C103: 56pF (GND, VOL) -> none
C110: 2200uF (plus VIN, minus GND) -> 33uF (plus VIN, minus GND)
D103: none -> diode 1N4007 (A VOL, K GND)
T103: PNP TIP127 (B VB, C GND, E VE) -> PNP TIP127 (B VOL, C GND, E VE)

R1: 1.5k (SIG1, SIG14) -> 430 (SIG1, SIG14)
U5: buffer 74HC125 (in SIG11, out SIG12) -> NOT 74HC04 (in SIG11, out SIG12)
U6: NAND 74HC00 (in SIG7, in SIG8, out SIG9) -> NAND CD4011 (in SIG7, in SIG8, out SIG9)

...

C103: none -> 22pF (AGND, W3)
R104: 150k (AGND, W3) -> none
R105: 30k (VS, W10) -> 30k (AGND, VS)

...

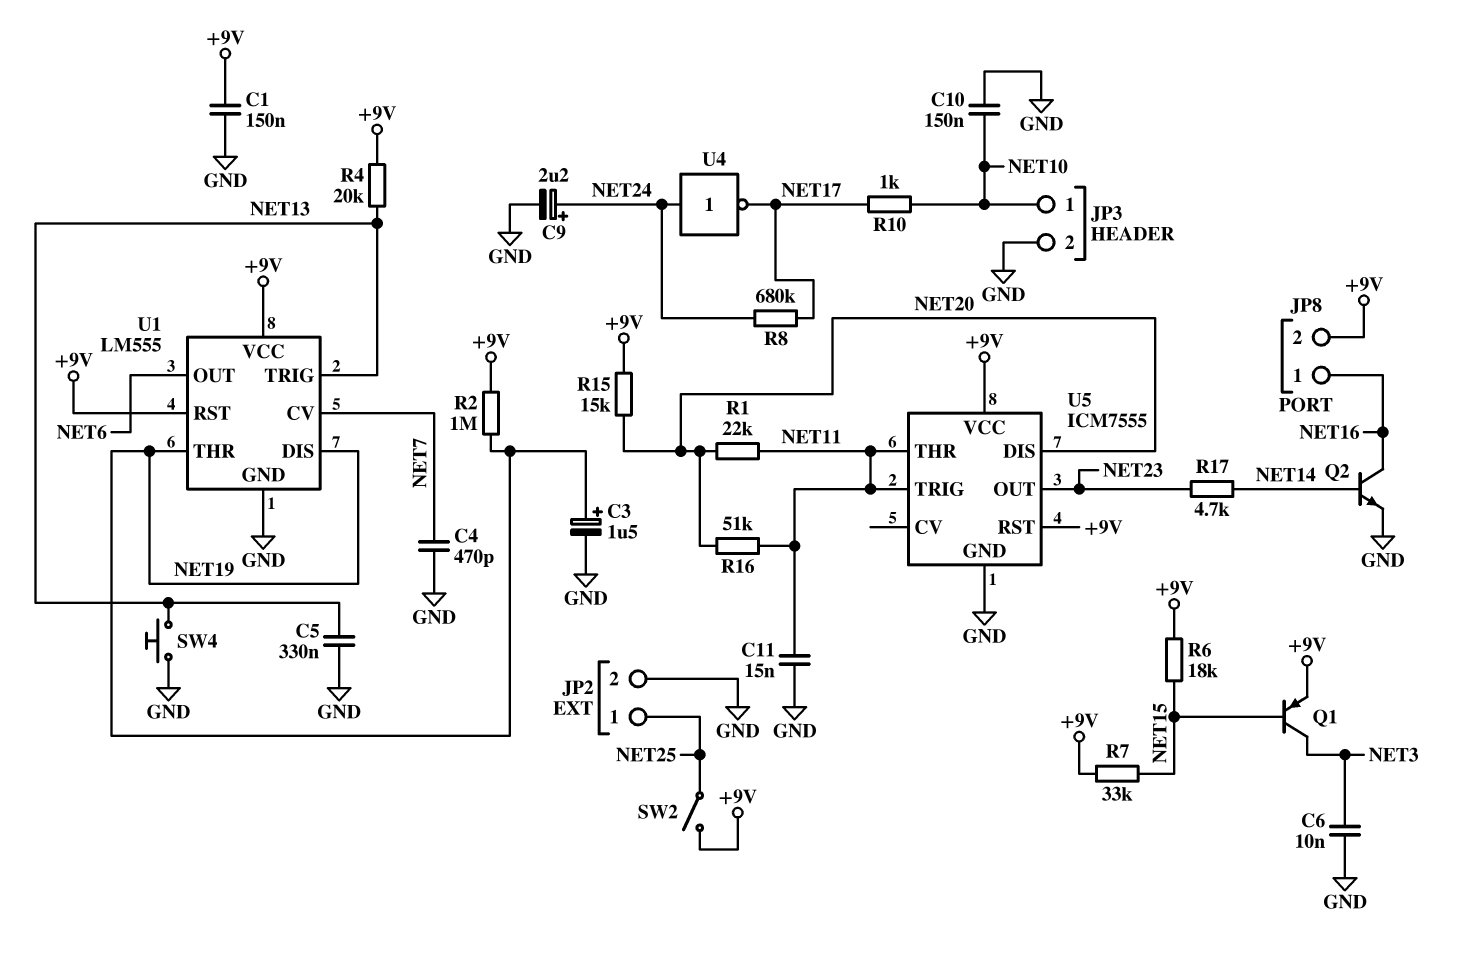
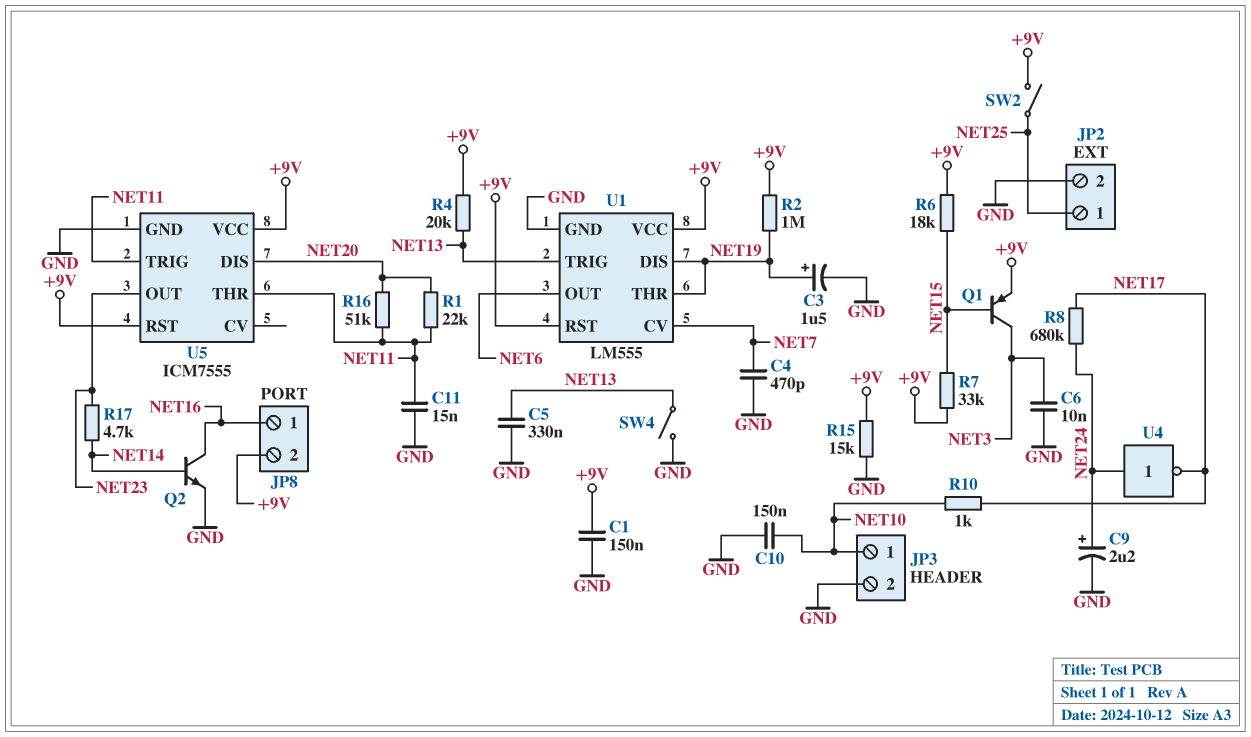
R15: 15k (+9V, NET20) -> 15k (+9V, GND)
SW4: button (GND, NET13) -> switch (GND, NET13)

> [WHAT YOU NEED TO DO]: Within the listing above, locate the line containing "C103: 56pF (GND, VOL) -> none" and the line containing "U6: NAND 74HC00". Reproduce those two lines and all lines between them exactly, with nothing added.

> [ANSWER AREA]:
C103: 56pF (GND, VOL) -> none
C110: 2200uF (plus VIN, minus GND) -> 33uF (plus VIN, minus GND)
D103: none -> diode 1N4007 (A VOL, K GND)
T103: PNP TIP127 (B VB, C GND, E VE) -> PNP TIP127 (B VOL, C GND, E VE)

R1: 1.5k (SIG1, SIG14) -> 430 (SIG1, SIG14)
U5: buffer 74HC125 (in SIG11, out SIG12) -> NOT 74HC04 (in SIG11, out SIG12)
U6: NAND 74HC00 (in SIG7, in SIG8, out SIG9) -> NAND CD4011 (in SIG7, in SIG8, out SIG9)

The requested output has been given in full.